Exercise prompt: Please repeat the listing below exactly, but do not include its pictures.

Records shown:

——————————

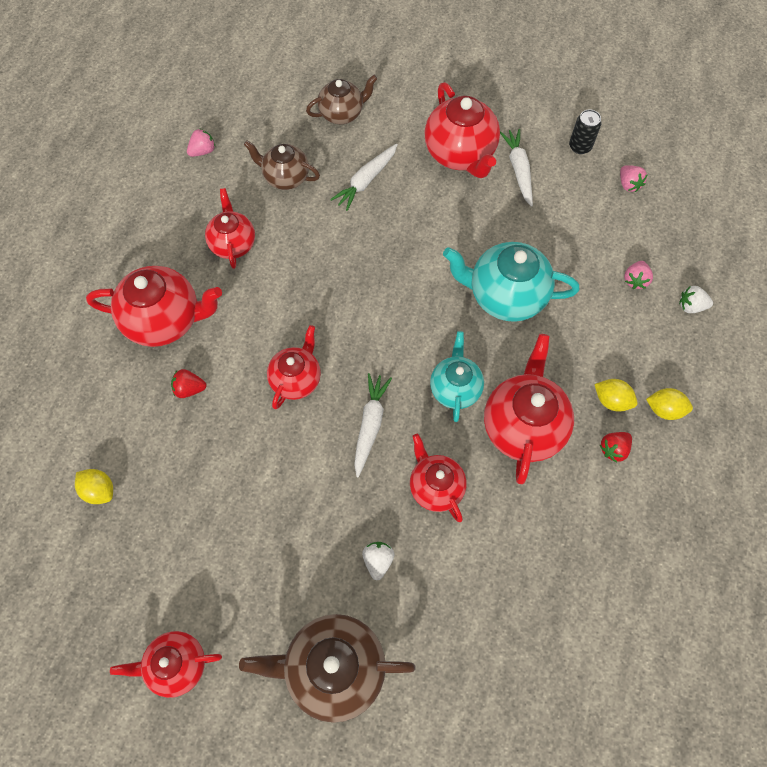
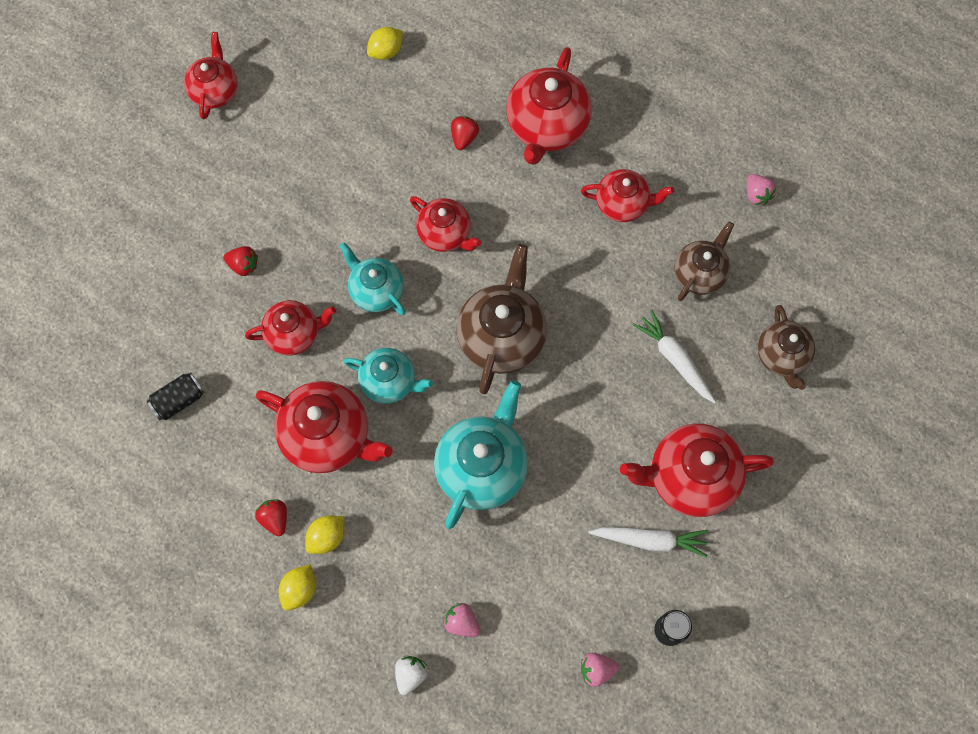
camera: 105 degrees right, 5 degrees up
(333, 668) = (167, 208): brown teapot -> brown teapot (502, 337)
(370, 425) = (376, 291): white carrot -> turquoise teapot
(378, 561) = (243, 265): white strawberry -> red strawberry
(538, 577) = (179, 400): none -> black can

——————————

Your response:
camera: 105 degrees right, 5 degrees up
(333, 668) = (167, 208): brown teapot -> brown teapot (502, 337)
(370, 425) = (376, 291): white carrot -> turquoise teapot
(378, 561) = (243, 265): white strawberry -> red strawberry
(538, 577) = (179, 400): none -> black can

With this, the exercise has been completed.